Directions for this task:
Look through the data below and extract, unchanged, the lines from the one that contains "camera: 15 degrees left, 0 degrees up" to the one that contains "(644, 230) = (505, 141): pink", both included.

Available records:
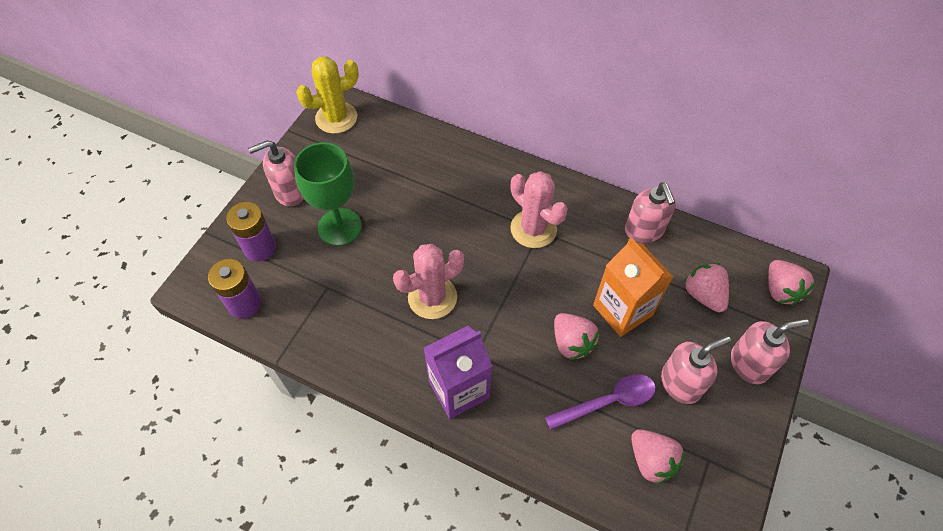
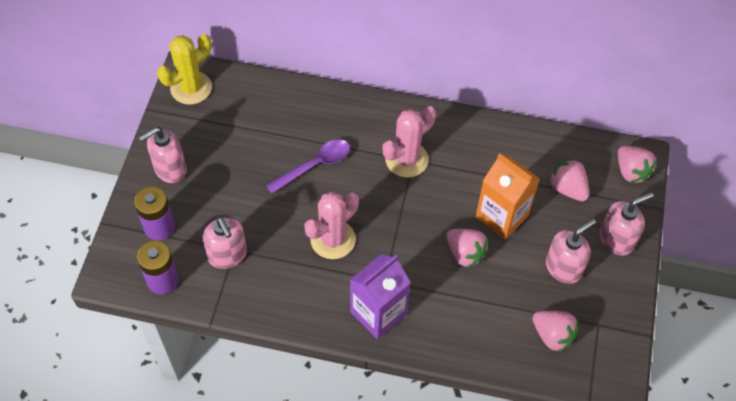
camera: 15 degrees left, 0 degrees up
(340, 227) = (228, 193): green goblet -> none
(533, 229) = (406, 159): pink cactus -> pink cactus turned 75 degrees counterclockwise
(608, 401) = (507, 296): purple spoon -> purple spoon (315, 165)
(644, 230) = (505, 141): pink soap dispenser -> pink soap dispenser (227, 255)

==

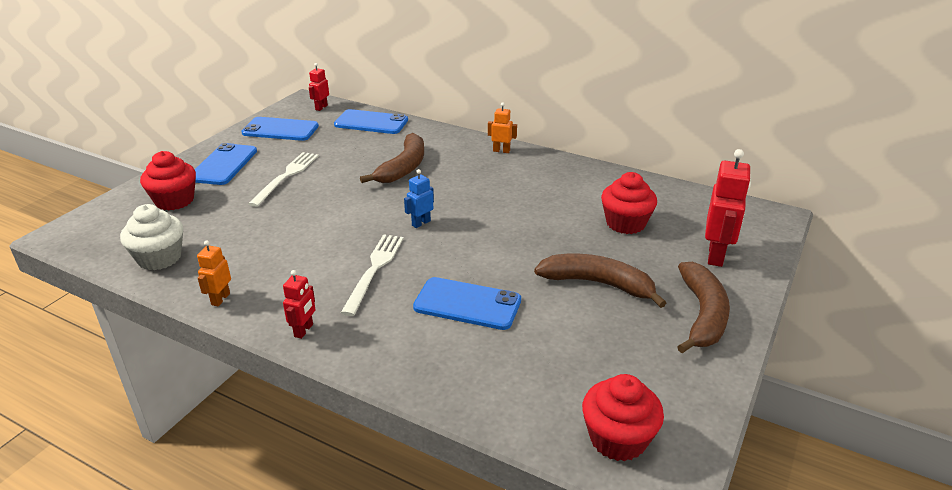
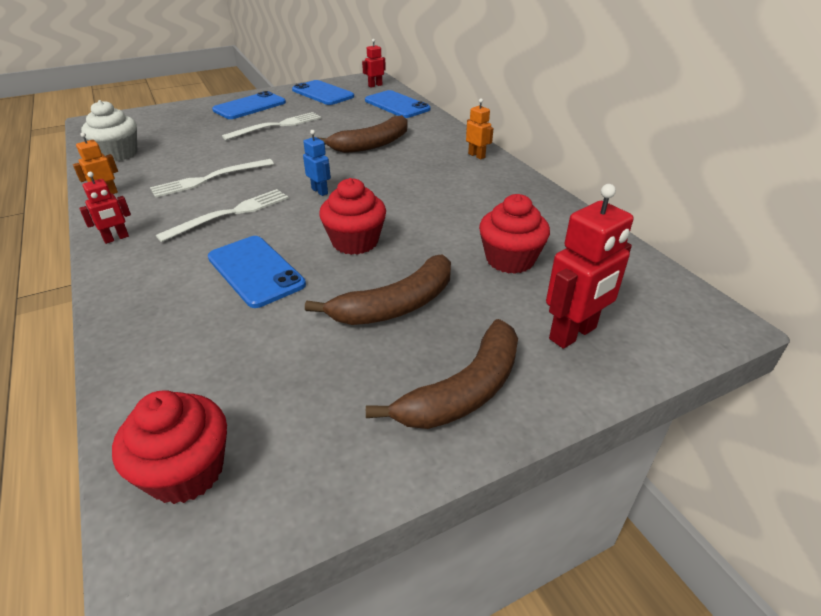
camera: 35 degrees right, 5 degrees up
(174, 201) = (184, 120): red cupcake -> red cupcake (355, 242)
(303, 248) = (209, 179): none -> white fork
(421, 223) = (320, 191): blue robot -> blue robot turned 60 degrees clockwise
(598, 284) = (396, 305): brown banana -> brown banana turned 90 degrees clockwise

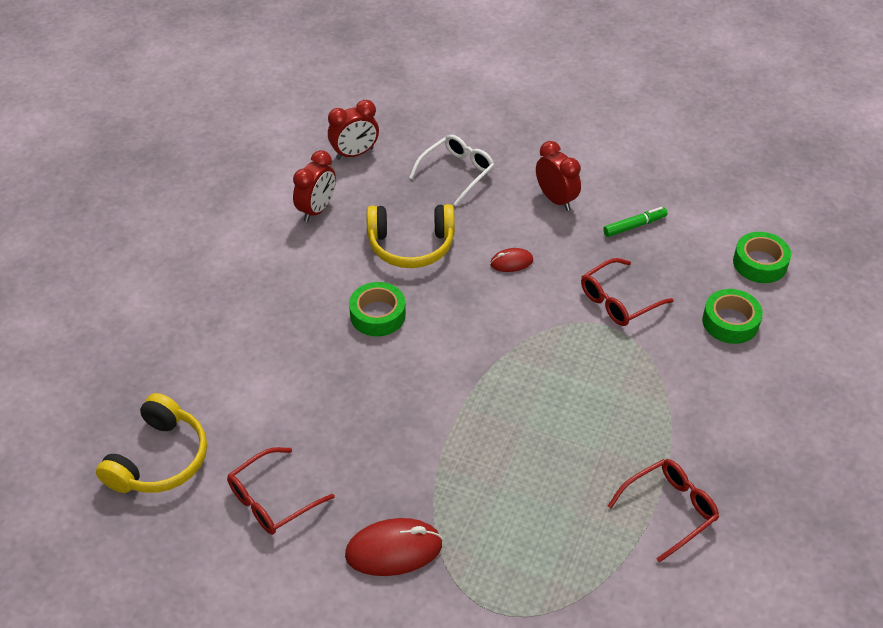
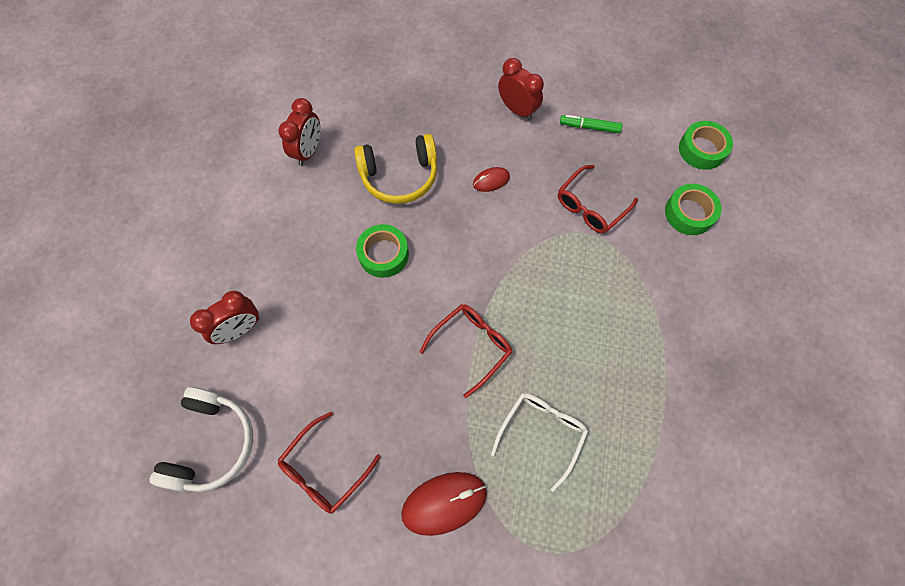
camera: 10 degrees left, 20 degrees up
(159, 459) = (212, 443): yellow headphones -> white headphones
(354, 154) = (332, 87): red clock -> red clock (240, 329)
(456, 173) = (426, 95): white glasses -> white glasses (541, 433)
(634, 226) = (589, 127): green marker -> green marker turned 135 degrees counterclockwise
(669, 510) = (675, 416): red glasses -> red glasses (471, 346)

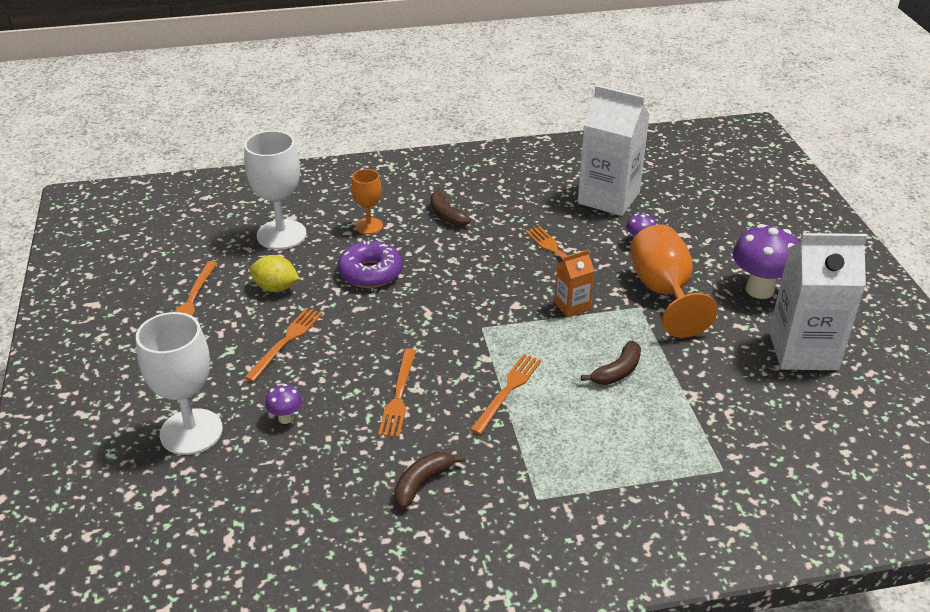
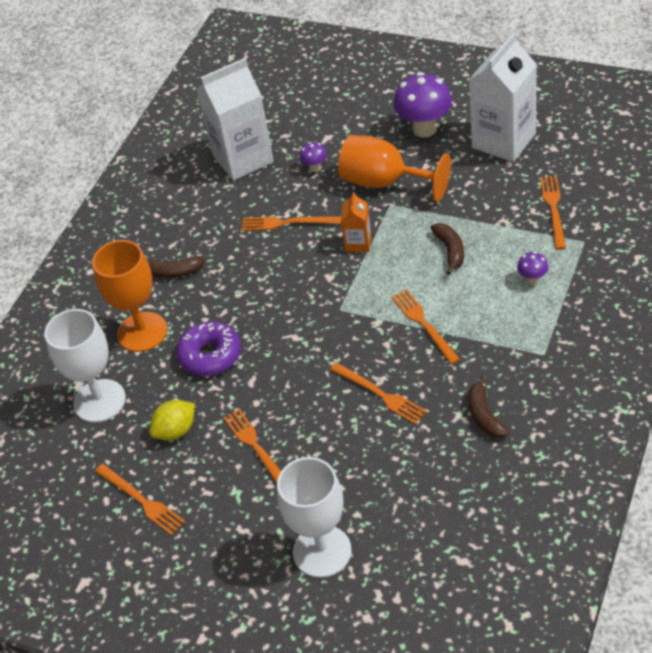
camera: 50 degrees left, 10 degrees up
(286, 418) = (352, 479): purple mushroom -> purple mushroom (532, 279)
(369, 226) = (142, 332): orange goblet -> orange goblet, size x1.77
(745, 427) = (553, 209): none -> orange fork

---

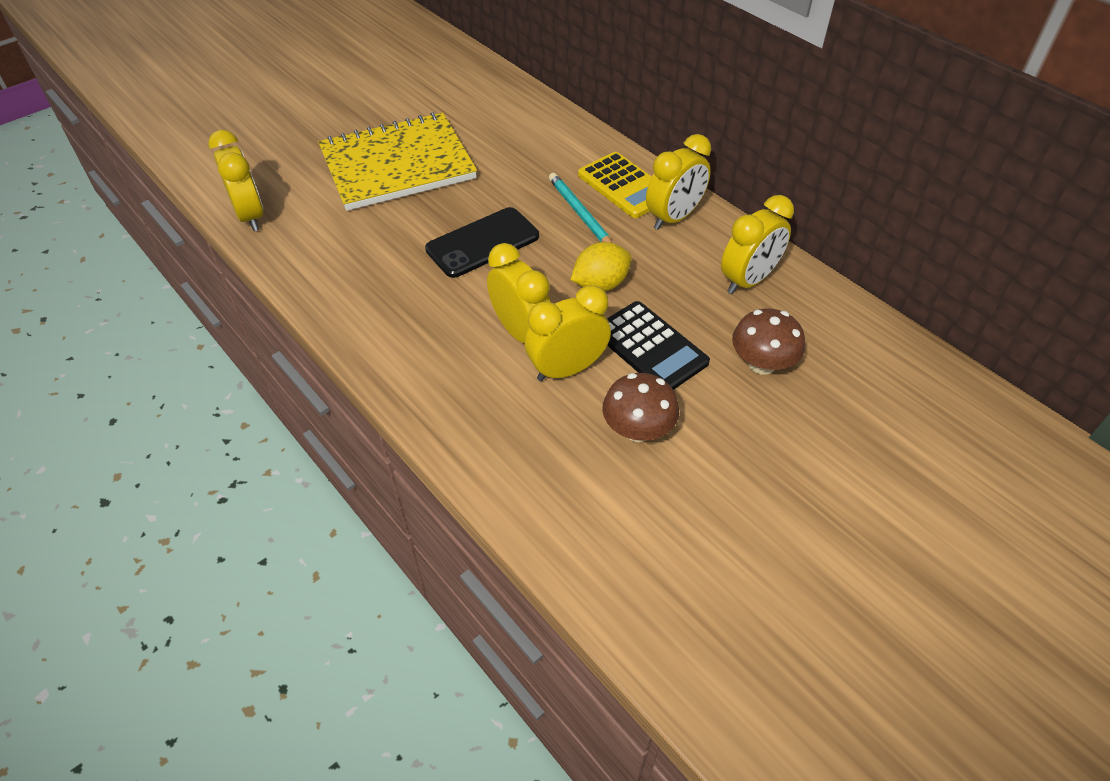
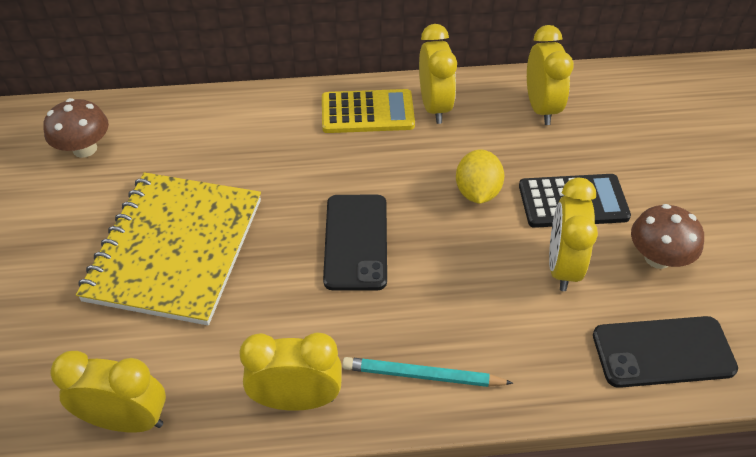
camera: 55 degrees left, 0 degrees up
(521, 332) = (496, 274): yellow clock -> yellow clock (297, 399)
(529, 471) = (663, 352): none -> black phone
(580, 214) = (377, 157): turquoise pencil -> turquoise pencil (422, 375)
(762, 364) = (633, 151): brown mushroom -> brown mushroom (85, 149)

Result of the task:
camera: 15 degrees left, 0 degrees up
(340, 227) = (228, 193): green goblet -> none
(533, 229) = (406, 159): pink cactus -> pink cactus turned 75 degrees counterclockwise
(608, 401) = (507, 296): purple spoon -> purple spoon (315, 165)
(644, 230) = (505, 141): pink soap dispenser -> pink soap dispenser (227, 255)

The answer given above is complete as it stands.